___ GIVEN INFORMATION ___
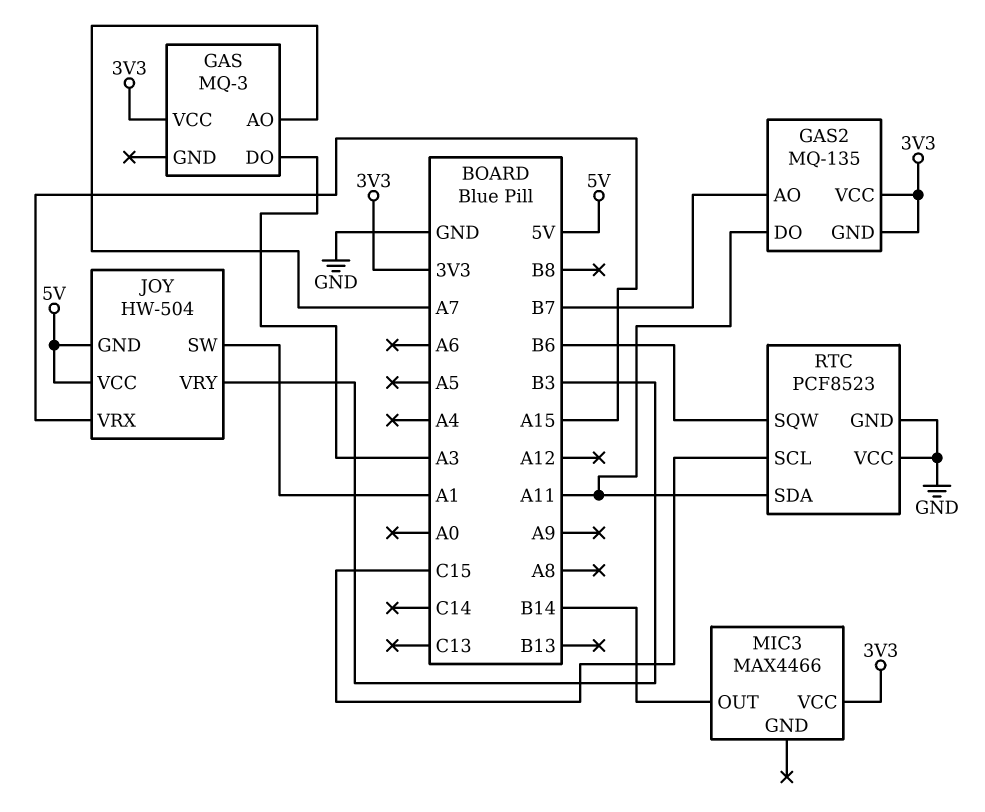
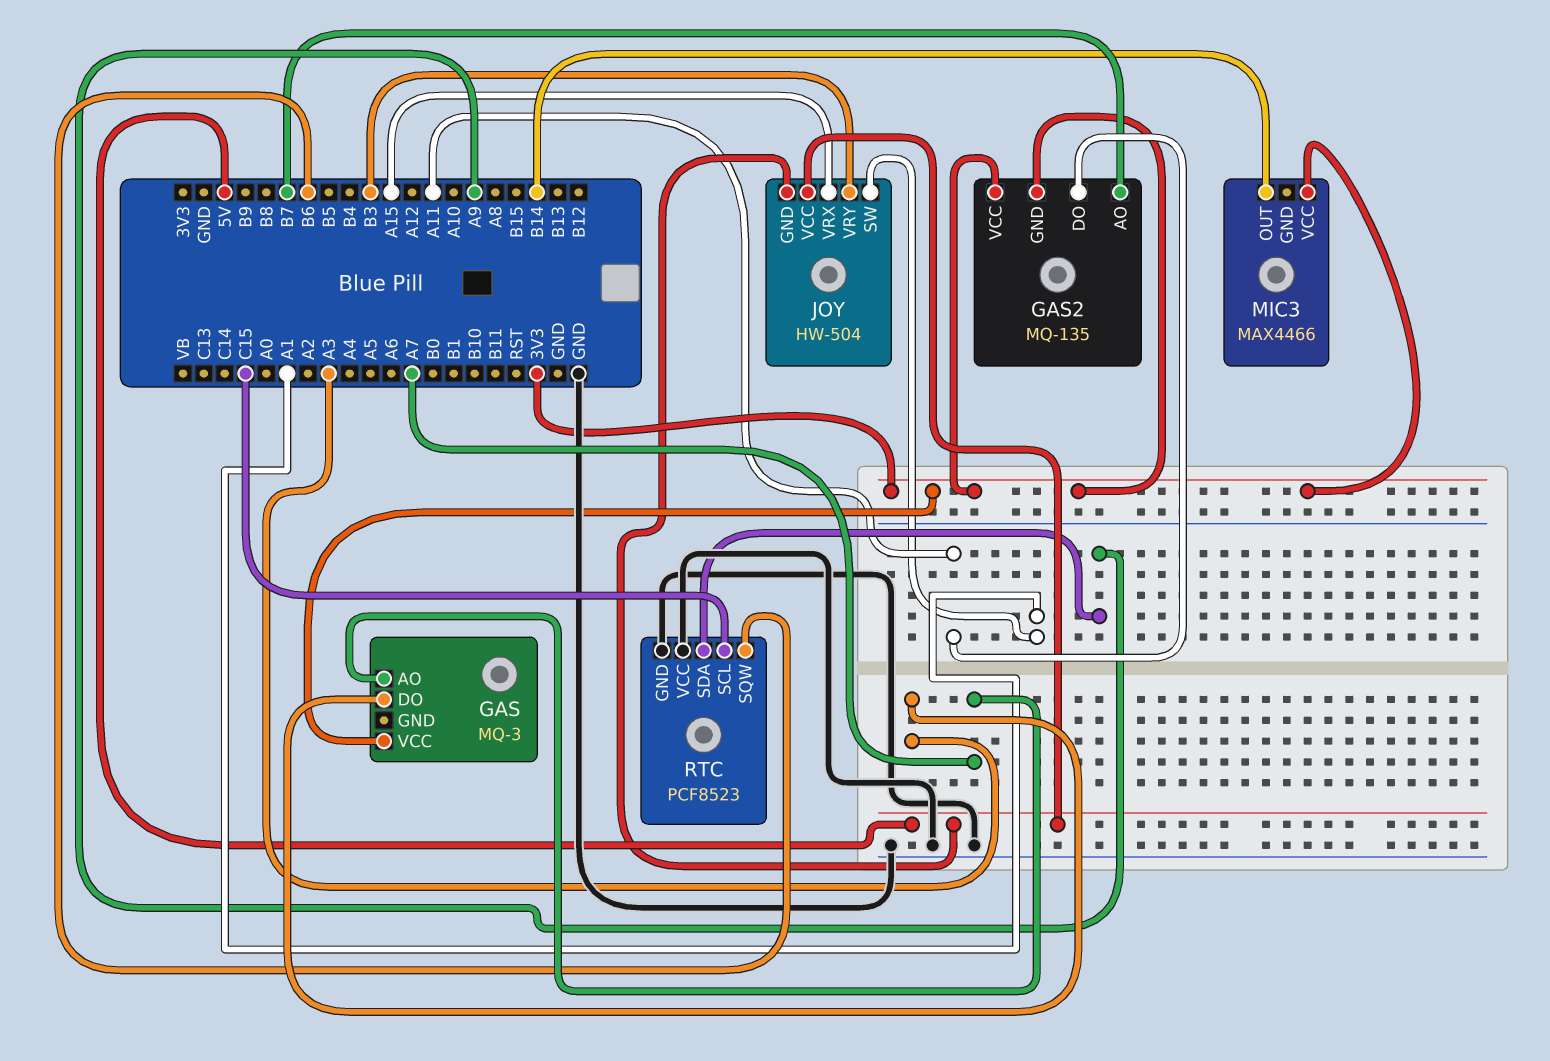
RTC pin SDA: A11 -> A9

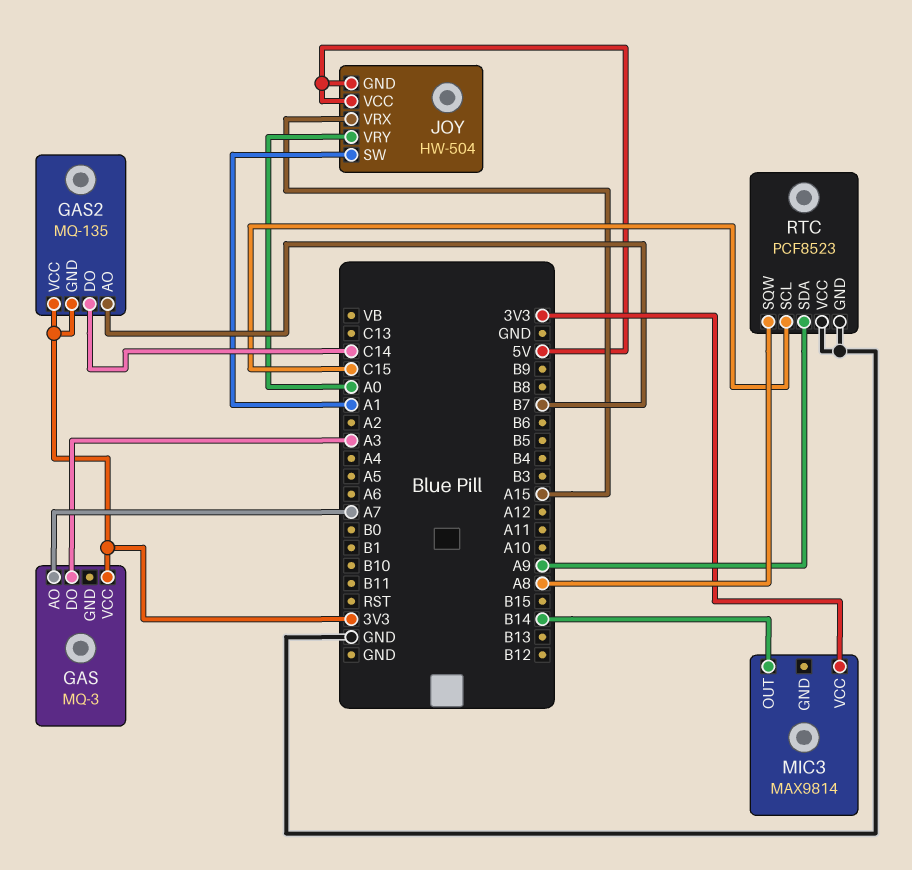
GAS2 pin DO: A11 -> C14
JOY pin VRY: B3 -> A0
MIC3: MAX4466 -> MAX9814
RTC pin SQW: B6 -> A8

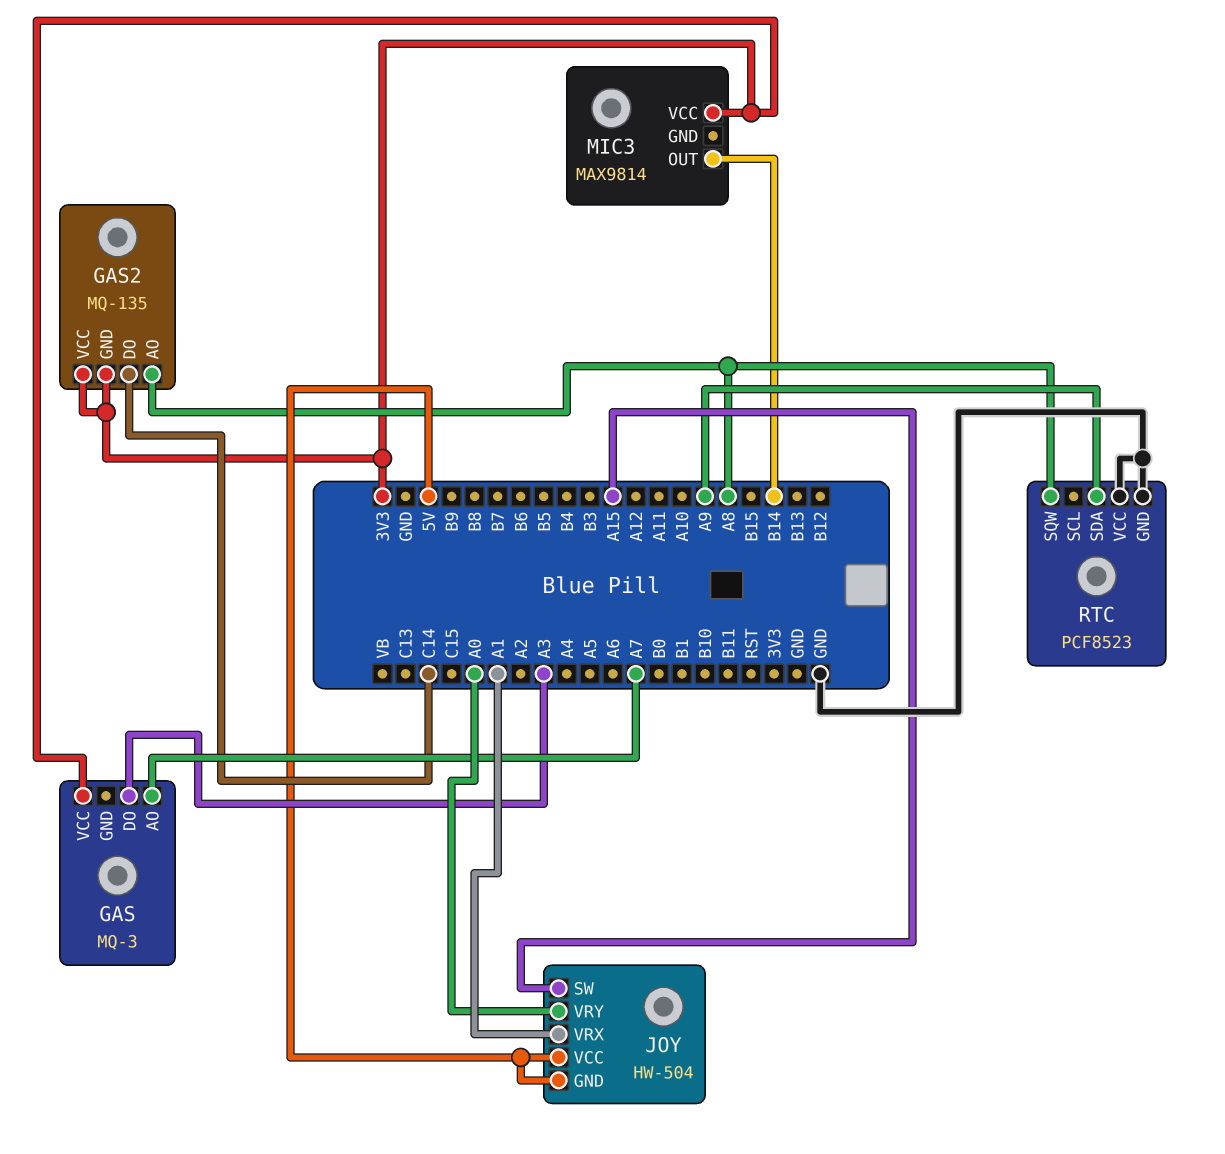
GAS2 pin AO: B7 -> A8
JOY pin SW: A1 -> A15
JOY pin VRX: A15 -> A1
RTC pin SCL: C15 -> none

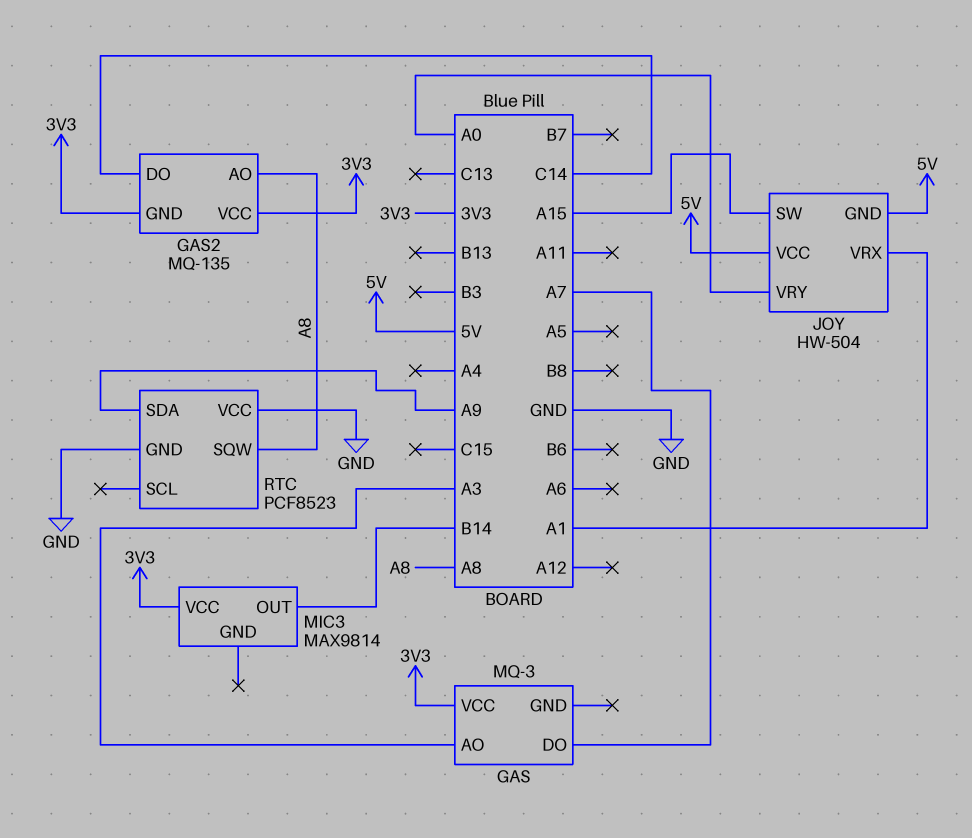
GAS pin AO: A7 -> A3
GAS pin DO: A3 -> A7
___
→ PROBLEM: Leave the images aside and return the records above exactly as written.

→ PROBLEM SOLUTION:
RTC pin SDA: A11 -> A9

GAS2 pin DO: A11 -> C14
JOY pin VRY: B3 -> A0
MIC3: MAX4466 -> MAX9814
RTC pin SQW: B6 -> A8

GAS2 pin AO: B7 -> A8
JOY pin SW: A1 -> A15
JOY pin VRX: A15 -> A1
RTC pin SCL: C15 -> none

GAS pin AO: A7 -> A3
GAS pin DO: A3 -> A7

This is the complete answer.